<<<<
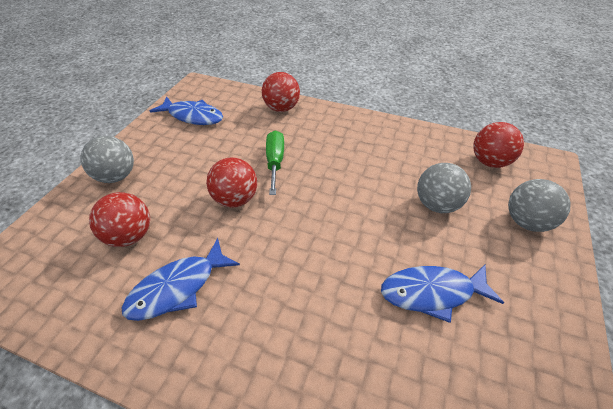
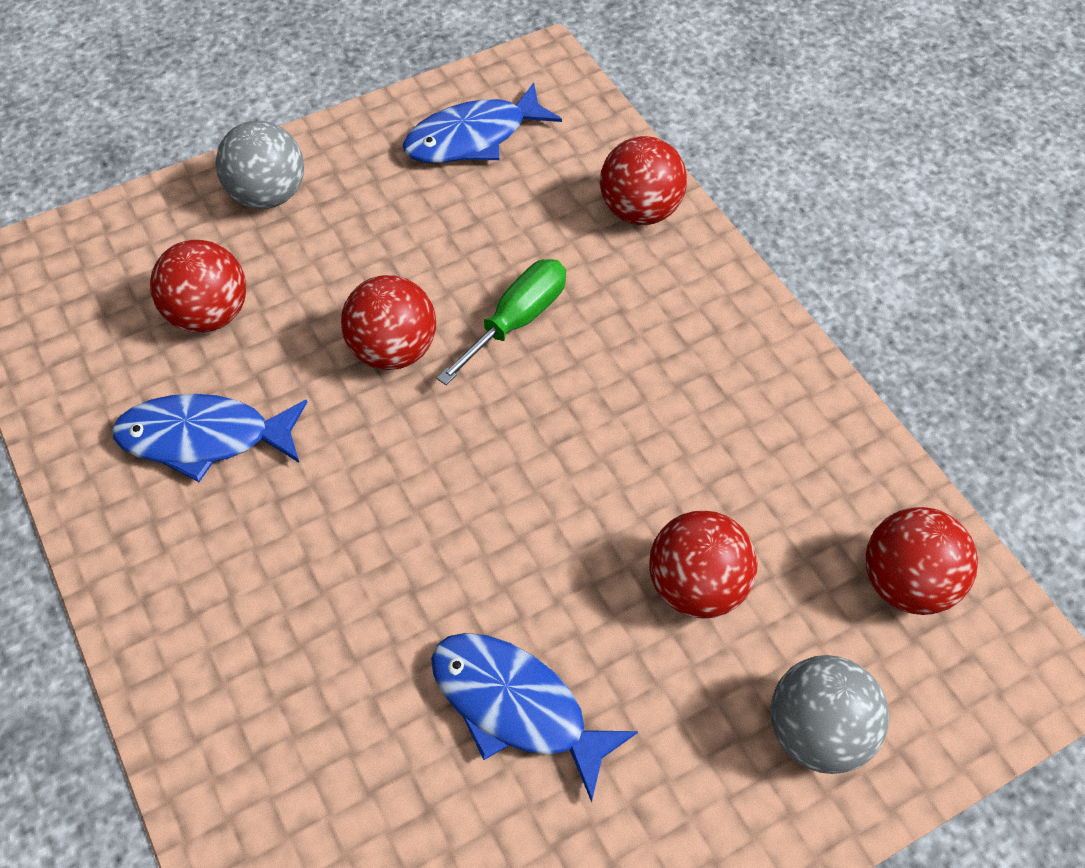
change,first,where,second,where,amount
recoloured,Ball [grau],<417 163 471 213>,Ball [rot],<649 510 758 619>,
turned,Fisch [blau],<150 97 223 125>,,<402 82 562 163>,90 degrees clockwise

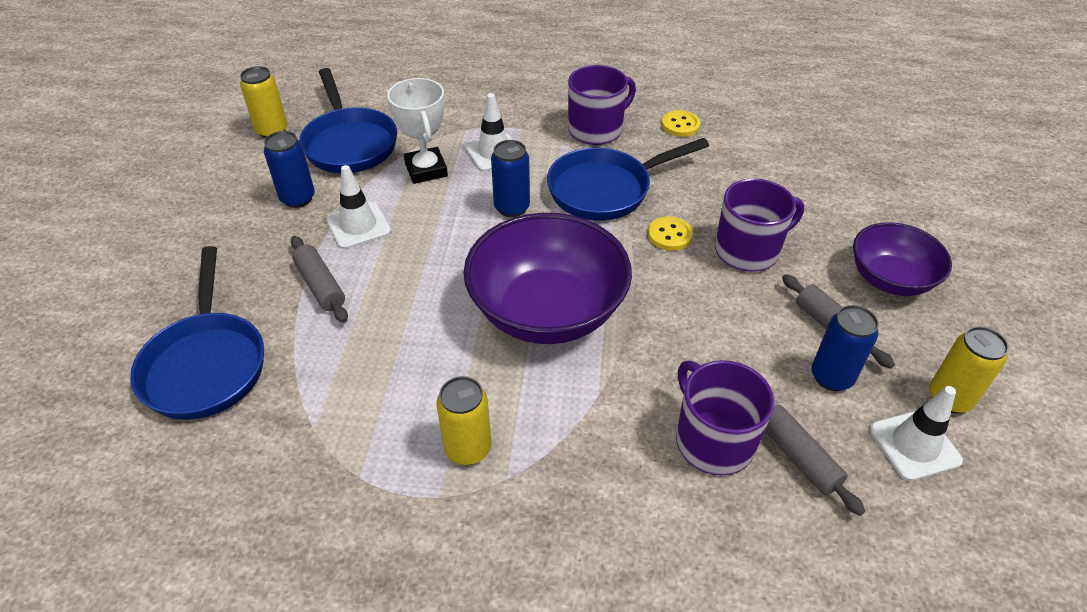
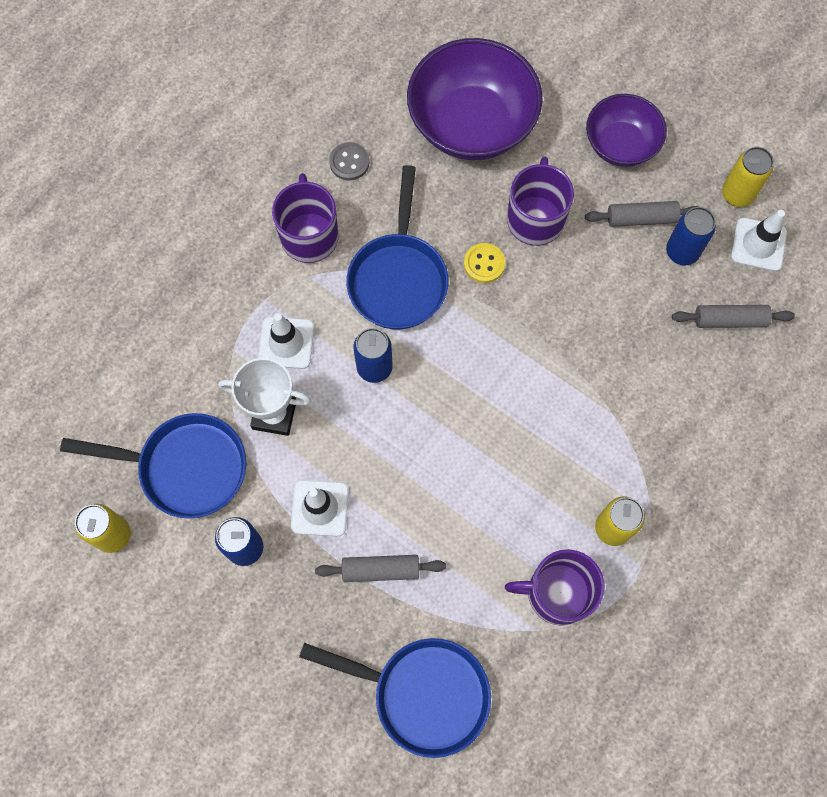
change,first,where,second,where,amount
moved,Schüssel [lila],<463 213 632 344>,,<407 38 543 160>,
moved,Tasse [lila],<676 360 775 476>,,<505 549 605 626>,
recoloured,Knopf [gelb],<662 110 700 137>,Knopf [grau],<329 142 370 181>,

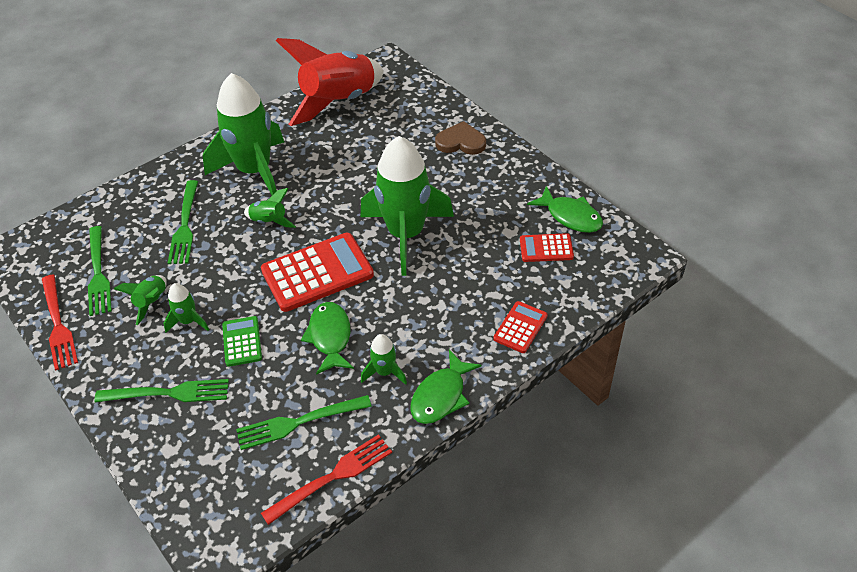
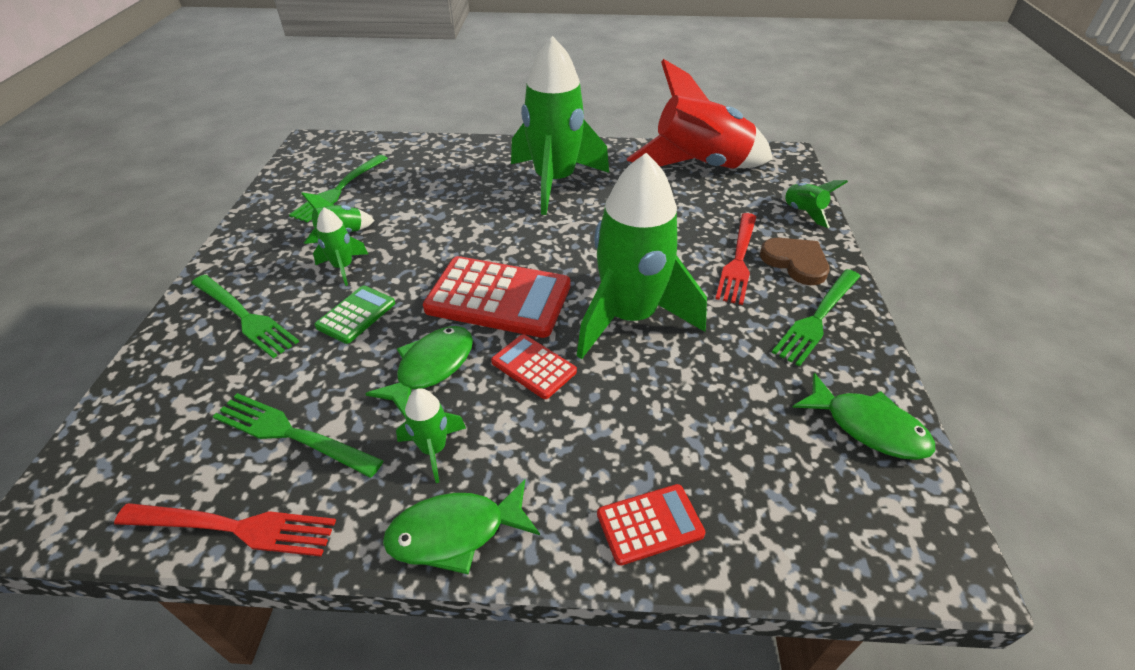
change,first,where,second,where,amount
moved,Gabel [rot],<42 275 78 370>,,<715 213 756 305>,
moved,Gabel [grün],<168 180 198 264>,,<772 269 861 367>,
moved,Rakete [grün],<244 188 296 228>,,<781 180 848 228>,
moved,Taschenrechner [rot],<520 233 574 262>,,<491 334 577 399>,
turned,Fisch [grün],<527 186 603 233>,,<792 373 935 460>,45 degrees counterclockwise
>>>>
The records, exactly as written but without images, should be returned.

▶ [WRITTEN RESPONSE]
change,first,where,second,where,amount
recoloured,Ball [grau],<417 163 471 213>,Ball [rot],<649 510 758 619>,
turned,Fisch [blau],<150 97 223 125>,,<402 82 562 163>,90 degrees clockwise

change,first,where,second,where,amount
moved,Schüssel [lila],<463 213 632 344>,,<407 38 543 160>,
moved,Tasse [lila],<676 360 775 476>,,<505 549 605 626>,
recoloured,Knopf [gelb],<662 110 700 137>,Knopf [grau],<329 142 370 181>,

change,first,where,second,where,amount
moved,Gabel [rot],<42 275 78 370>,,<715 213 756 305>,
moved,Gabel [grün],<168 180 198 264>,,<772 269 861 367>,
moved,Rakete [grün],<244 188 296 228>,,<781 180 848 228>,
moved,Taschenrechner [rot],<520 233 574 262>,,<491 334 577 399>,
turned,Fisch [grün],<527 186 603 233>,,<792 373 935 460>,45 degrees counterclockwise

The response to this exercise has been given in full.